YOUR INSTRUCTIONS
For every line below, output the text exactly and leave out images.

COLLECTED DATA
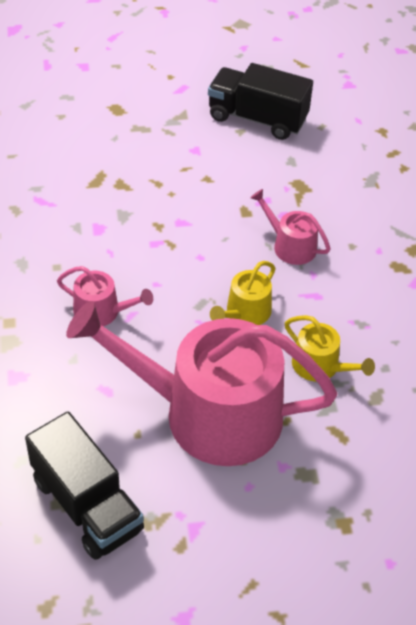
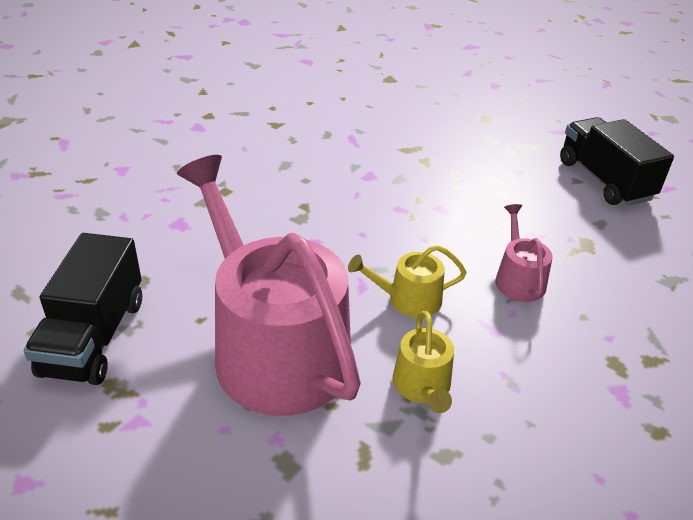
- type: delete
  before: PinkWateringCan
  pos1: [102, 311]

WRITTEN SOLUTION
- type: delete
  before: PinkWateringCan
  pos1: [102, 311]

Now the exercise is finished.